(Given instruction): Count the lines in the records below that contain the word "orange", and give only that number.

===== Data supplied

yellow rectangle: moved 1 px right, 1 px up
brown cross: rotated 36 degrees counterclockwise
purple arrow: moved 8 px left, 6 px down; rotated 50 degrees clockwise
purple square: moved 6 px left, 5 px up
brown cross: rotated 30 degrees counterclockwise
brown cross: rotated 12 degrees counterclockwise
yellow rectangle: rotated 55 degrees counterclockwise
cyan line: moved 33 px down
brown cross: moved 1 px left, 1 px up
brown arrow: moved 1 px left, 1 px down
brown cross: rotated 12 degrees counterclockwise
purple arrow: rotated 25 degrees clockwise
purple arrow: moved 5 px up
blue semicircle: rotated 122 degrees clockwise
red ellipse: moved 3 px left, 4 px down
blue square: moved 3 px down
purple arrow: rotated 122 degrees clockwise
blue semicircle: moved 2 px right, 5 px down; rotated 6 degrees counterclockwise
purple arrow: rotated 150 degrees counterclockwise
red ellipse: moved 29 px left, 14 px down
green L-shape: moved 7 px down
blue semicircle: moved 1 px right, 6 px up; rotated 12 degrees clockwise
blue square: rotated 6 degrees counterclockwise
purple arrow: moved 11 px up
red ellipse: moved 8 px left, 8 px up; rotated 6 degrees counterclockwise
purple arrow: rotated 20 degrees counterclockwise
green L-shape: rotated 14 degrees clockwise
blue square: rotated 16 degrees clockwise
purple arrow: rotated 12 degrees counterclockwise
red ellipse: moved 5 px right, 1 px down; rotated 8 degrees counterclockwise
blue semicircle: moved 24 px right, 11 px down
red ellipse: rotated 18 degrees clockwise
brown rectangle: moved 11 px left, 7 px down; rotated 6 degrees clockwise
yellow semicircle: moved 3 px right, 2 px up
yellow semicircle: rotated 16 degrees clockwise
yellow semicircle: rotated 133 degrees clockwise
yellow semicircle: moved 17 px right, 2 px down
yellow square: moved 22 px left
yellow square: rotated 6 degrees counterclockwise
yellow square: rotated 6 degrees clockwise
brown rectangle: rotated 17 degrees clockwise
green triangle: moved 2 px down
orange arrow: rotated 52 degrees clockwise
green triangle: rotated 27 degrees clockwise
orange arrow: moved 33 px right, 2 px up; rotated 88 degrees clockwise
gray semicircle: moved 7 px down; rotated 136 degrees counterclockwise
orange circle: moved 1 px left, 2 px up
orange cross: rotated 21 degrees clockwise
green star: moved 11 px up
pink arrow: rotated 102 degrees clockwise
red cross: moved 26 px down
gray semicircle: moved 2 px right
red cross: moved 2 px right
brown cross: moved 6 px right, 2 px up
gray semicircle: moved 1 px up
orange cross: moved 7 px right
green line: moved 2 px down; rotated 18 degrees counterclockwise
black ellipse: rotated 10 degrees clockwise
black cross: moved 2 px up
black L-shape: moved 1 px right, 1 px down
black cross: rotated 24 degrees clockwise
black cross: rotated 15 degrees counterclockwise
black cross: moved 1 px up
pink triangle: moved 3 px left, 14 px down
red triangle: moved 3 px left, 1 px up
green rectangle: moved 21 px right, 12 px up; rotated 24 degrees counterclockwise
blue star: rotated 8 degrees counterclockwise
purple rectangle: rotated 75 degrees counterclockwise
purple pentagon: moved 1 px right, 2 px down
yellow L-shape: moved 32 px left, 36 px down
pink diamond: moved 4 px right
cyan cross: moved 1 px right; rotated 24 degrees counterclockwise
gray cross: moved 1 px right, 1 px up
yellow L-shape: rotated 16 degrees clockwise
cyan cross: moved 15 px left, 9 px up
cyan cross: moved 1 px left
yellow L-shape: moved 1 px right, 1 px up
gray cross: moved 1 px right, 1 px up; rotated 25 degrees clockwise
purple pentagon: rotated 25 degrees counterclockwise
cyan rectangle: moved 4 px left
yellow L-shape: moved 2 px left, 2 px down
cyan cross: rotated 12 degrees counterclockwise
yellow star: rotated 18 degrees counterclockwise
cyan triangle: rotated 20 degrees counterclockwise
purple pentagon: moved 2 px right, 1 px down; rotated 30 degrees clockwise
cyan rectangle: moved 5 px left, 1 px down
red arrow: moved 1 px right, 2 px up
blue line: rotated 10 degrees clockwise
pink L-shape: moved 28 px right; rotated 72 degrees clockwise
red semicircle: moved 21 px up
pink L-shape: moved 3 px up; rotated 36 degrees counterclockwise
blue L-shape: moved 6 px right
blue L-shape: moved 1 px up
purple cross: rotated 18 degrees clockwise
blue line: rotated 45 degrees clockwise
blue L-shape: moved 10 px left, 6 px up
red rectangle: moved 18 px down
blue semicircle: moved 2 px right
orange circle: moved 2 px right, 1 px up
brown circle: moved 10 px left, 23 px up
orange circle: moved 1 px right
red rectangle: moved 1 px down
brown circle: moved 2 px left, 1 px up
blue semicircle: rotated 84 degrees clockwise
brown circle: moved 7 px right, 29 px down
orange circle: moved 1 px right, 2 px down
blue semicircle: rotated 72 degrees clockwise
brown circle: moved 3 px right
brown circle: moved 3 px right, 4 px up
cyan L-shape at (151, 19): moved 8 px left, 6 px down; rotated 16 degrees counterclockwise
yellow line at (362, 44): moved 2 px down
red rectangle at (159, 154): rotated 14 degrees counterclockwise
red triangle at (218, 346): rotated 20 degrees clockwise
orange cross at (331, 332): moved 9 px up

==========

(Exercise result): 9